Using the data below, find how many lines include the word "none" and report that figure alone.

[Source records Boundary: Start]

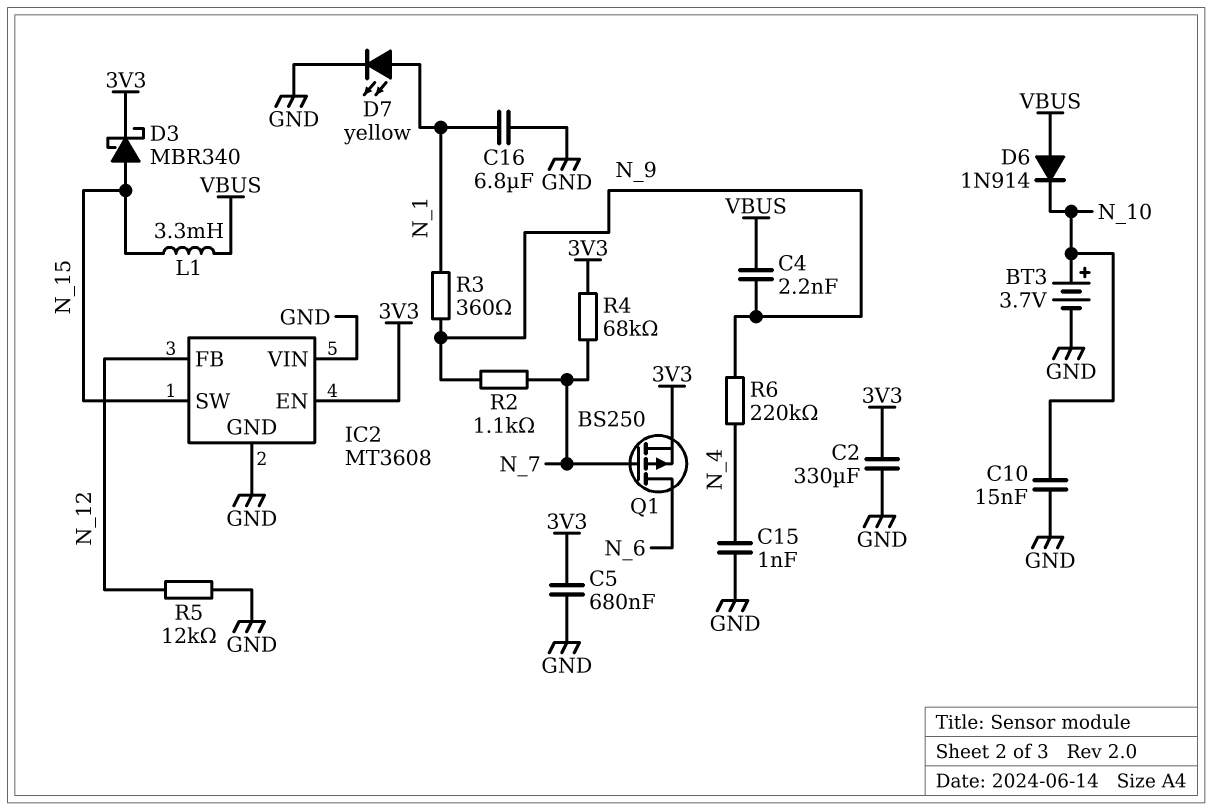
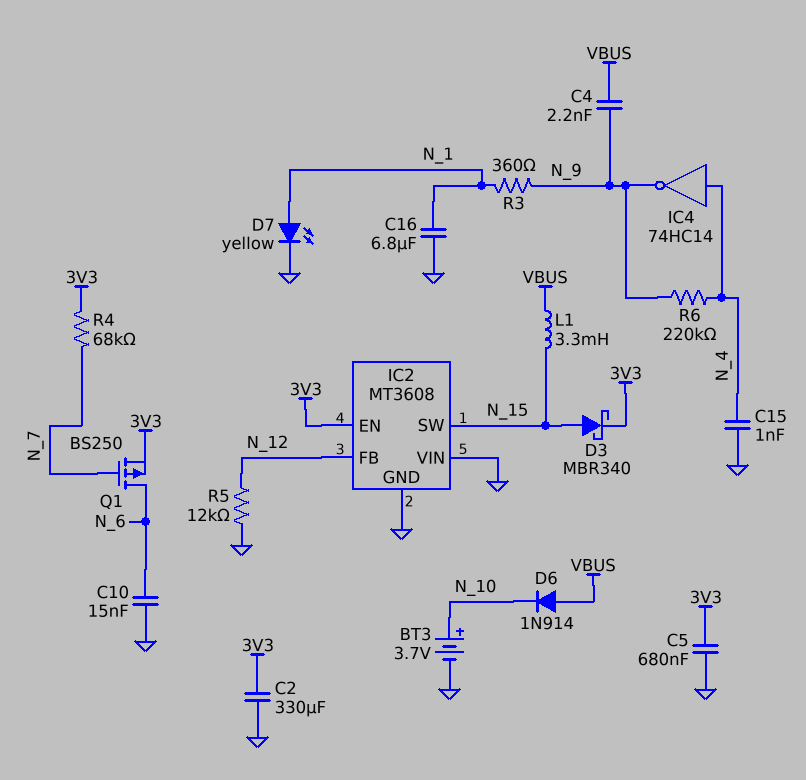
C10: 15nF (GND, N_10) -> 15nF (GND, N_6)
IC4: none -> NOT 74HC14 (in N_4, out N_9)
R2: 1.1k (N_7, N_9) -> none

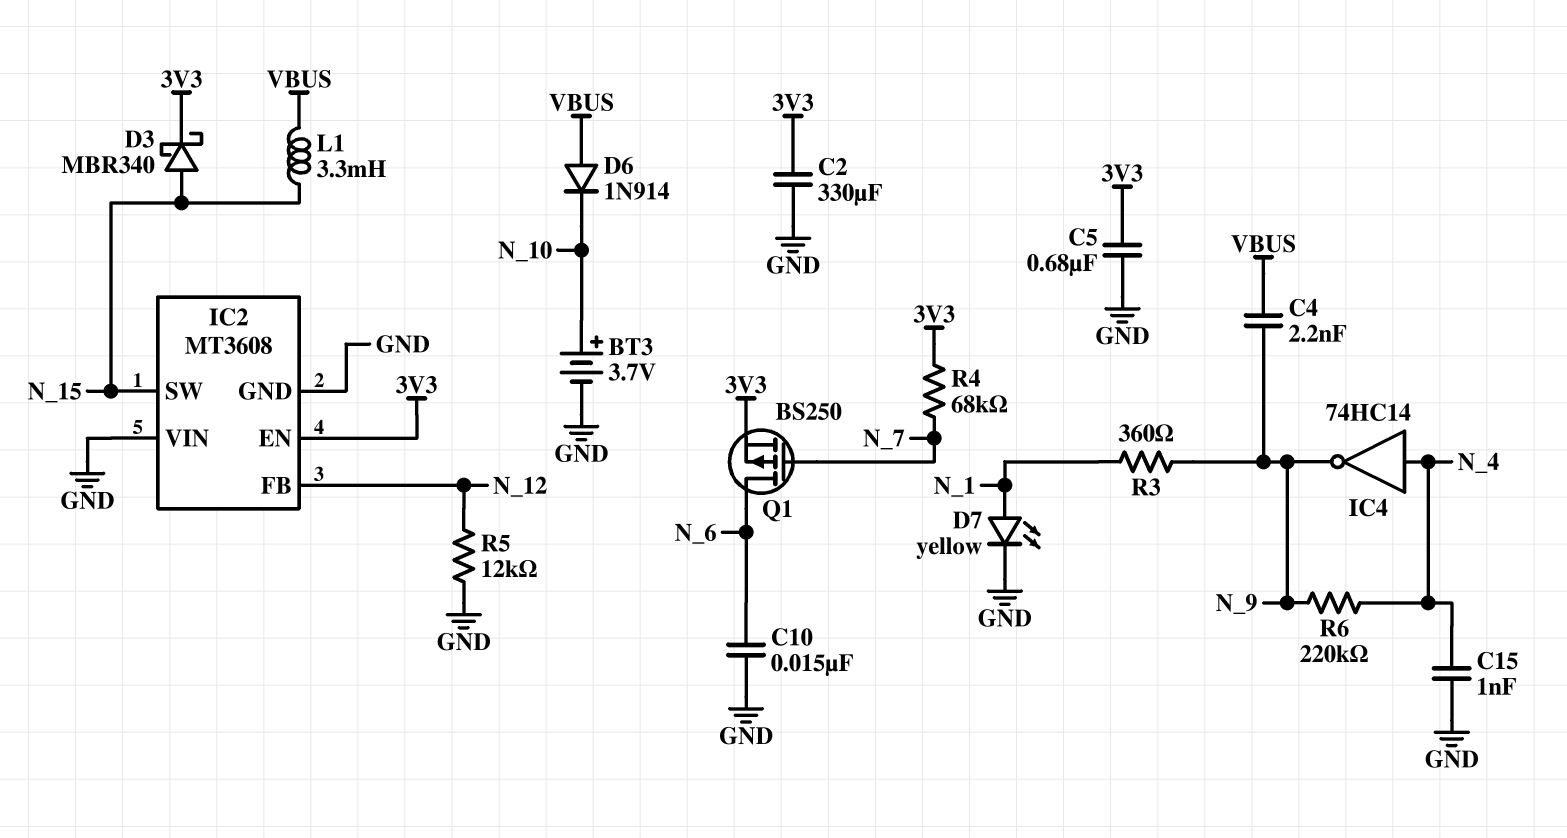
C16: 6.8uF (GND, N_1) -> none

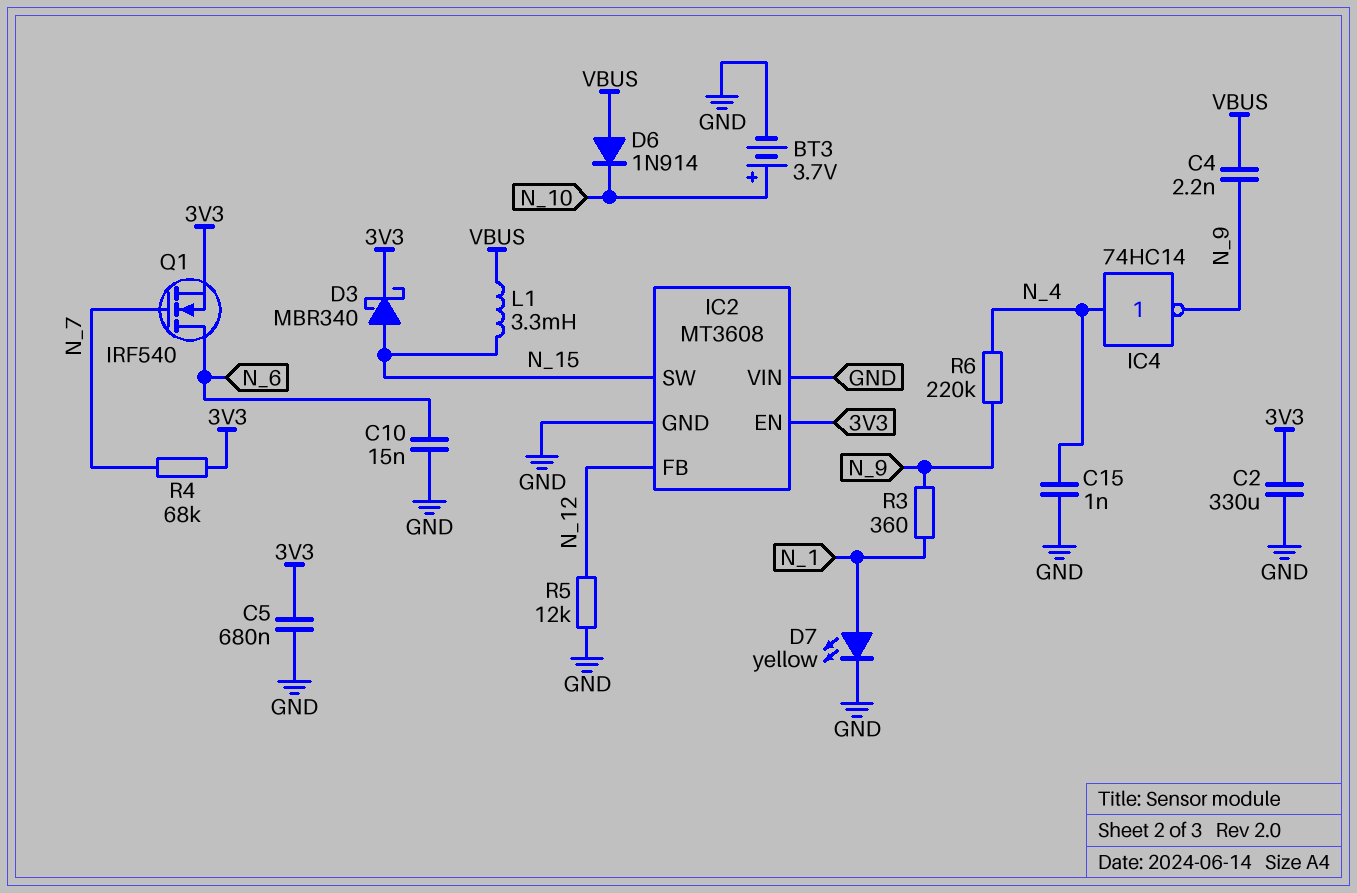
Q1: PMOS BS250 (G N_7, D N_6, S 3V3) -> NMOS IRF540 (G N_7, D N_6, S 3V3)

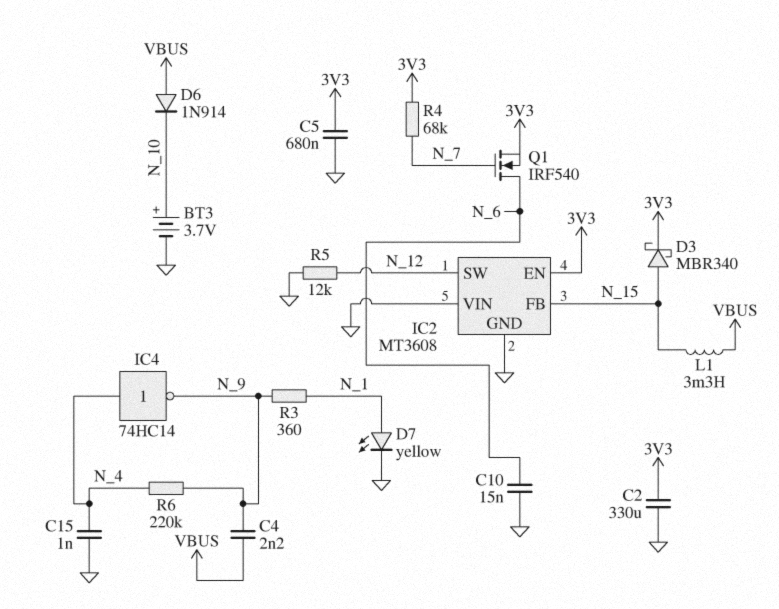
IC2 pin FB: N_12 -> N_15
IC2 pin SW: N_15 -> N_12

[Source records Boundary: End]

[Result of the task]: 3